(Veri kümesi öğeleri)
↓

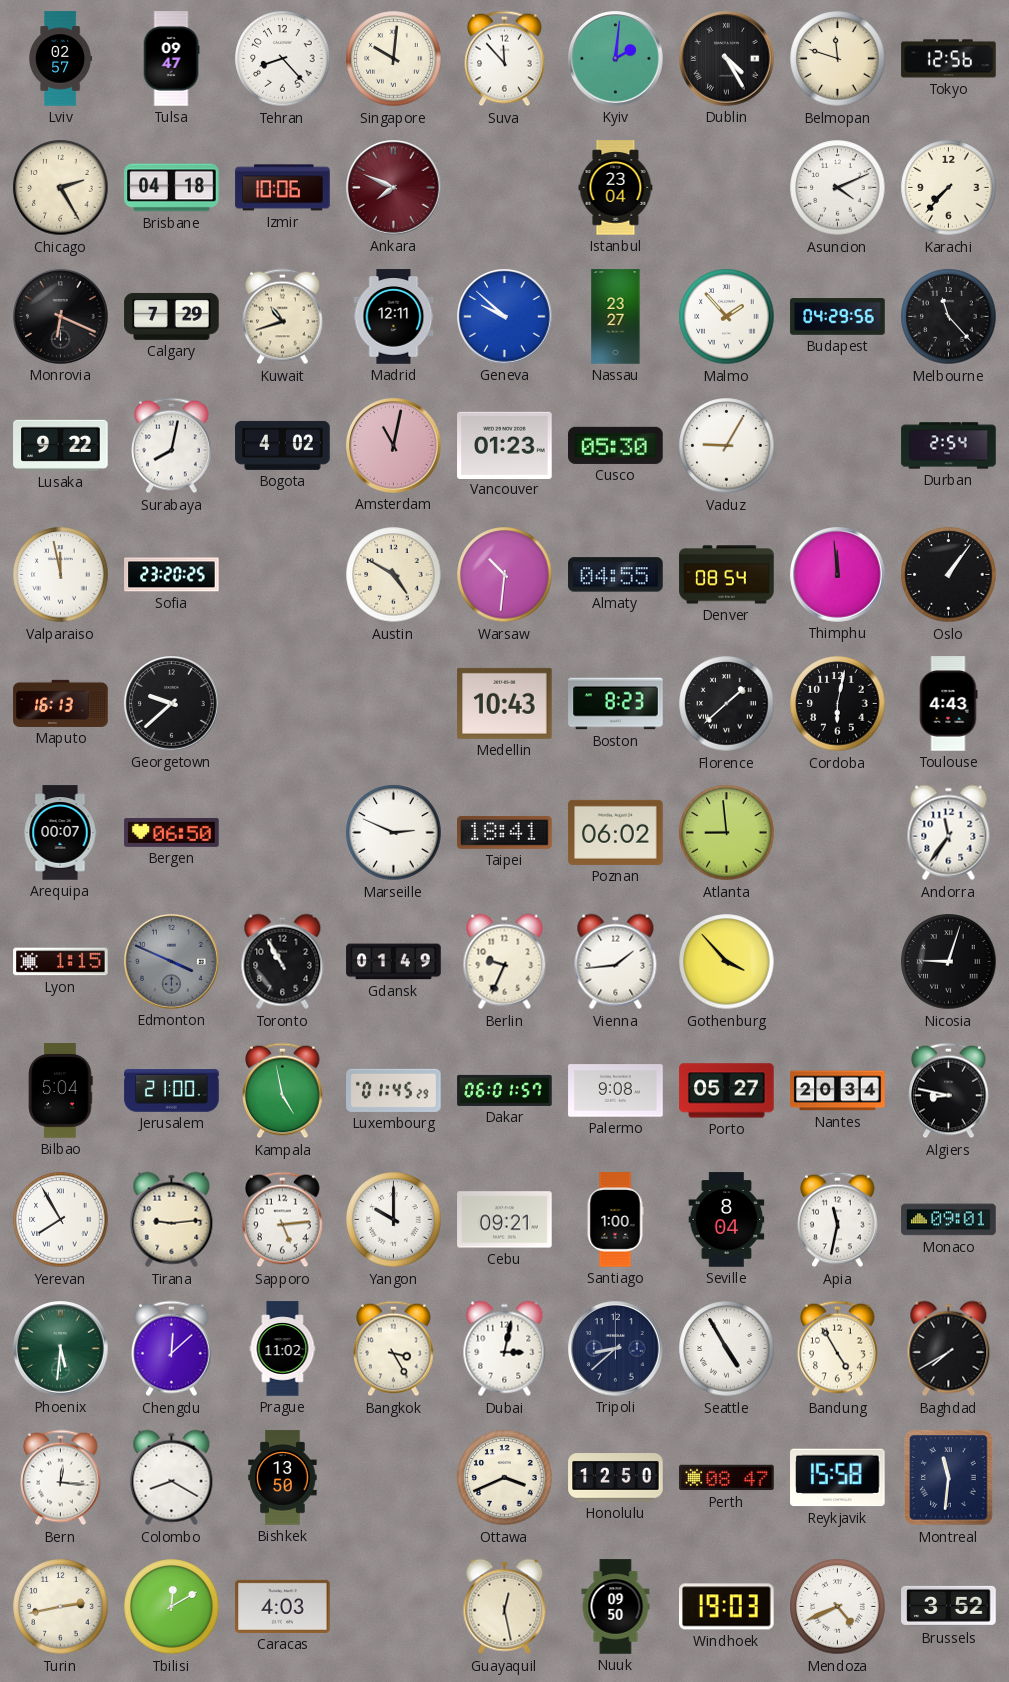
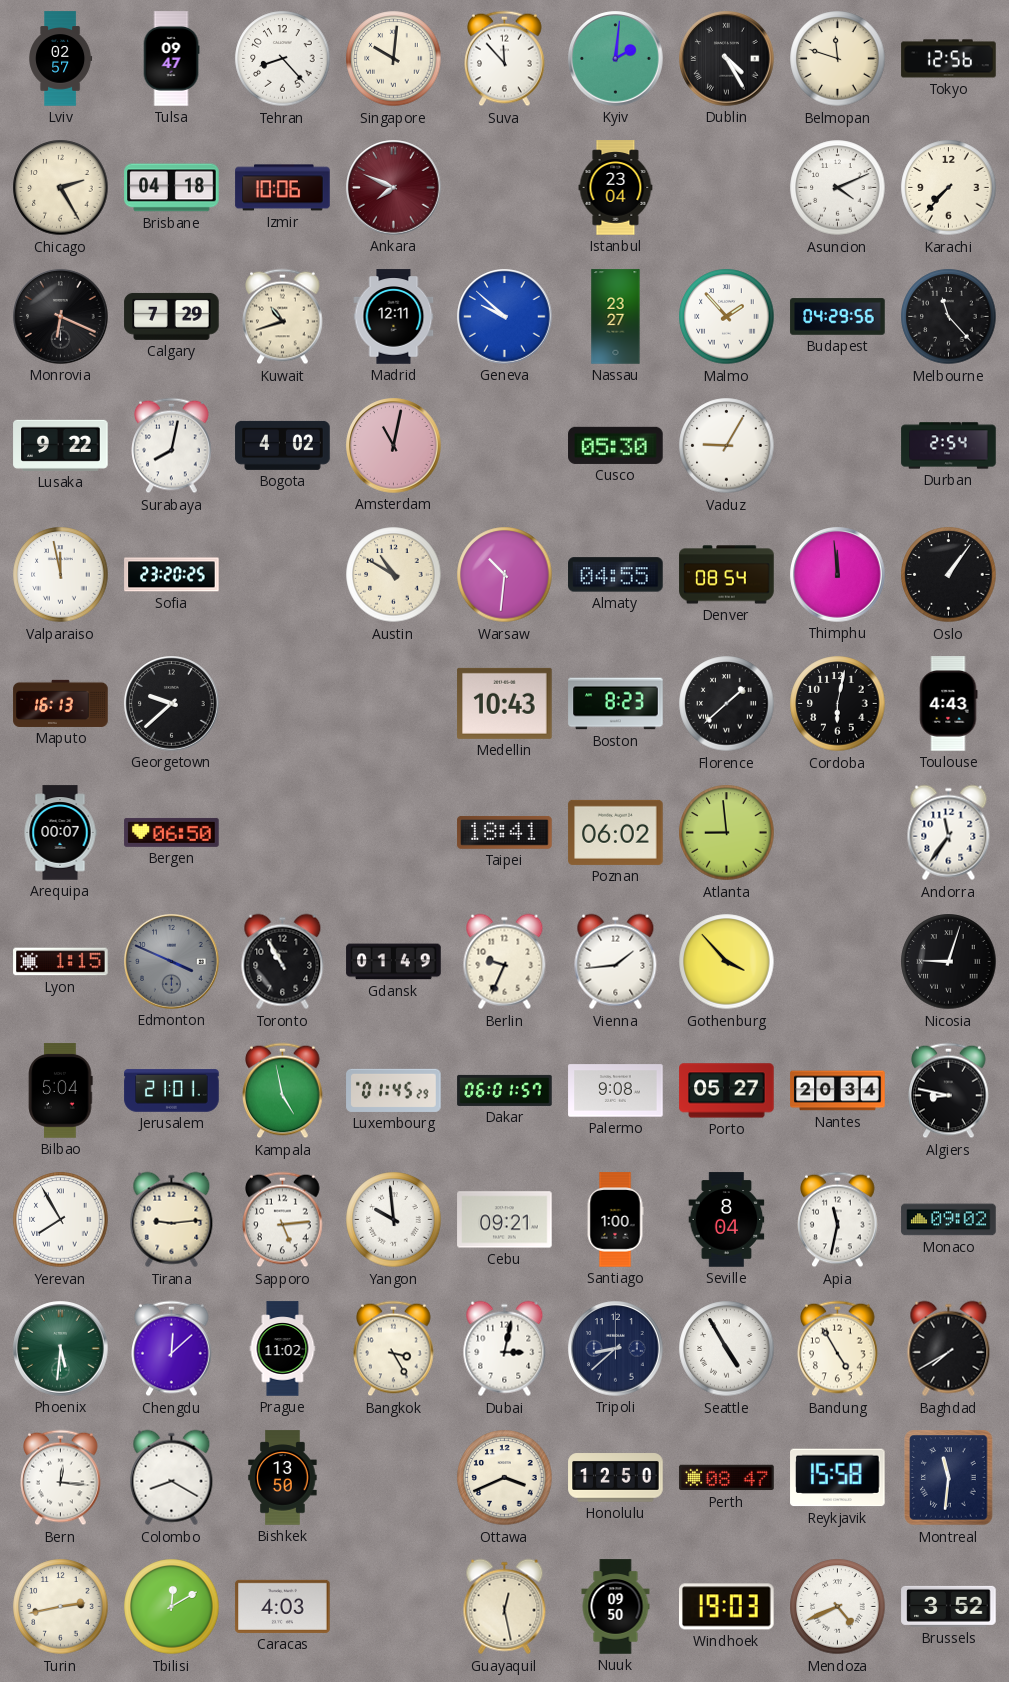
Vancouver: 01:23 -> none
Austin: 4:50 -> 10:50
Marseille: 2:49 -> none
Jerusalem: 21:00 -> 21:01
Yangon: 10:00 -> 9:59
Monaco: 09:01 -> 09:02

↑

Yukarıdaki bütün satırları aynen, kelimesi kelimesine tekrar yazın ama resimleri cevaba koymayın.

Vancouver: 01:23 -> none
Austin: 4:50 -> 10:50
Marseille: 2:49 -> none
Jerusalem: 21:00 -> 21:01
Yangon: 10:00 -> 9:59
Monaco: 09:01 -> 09:02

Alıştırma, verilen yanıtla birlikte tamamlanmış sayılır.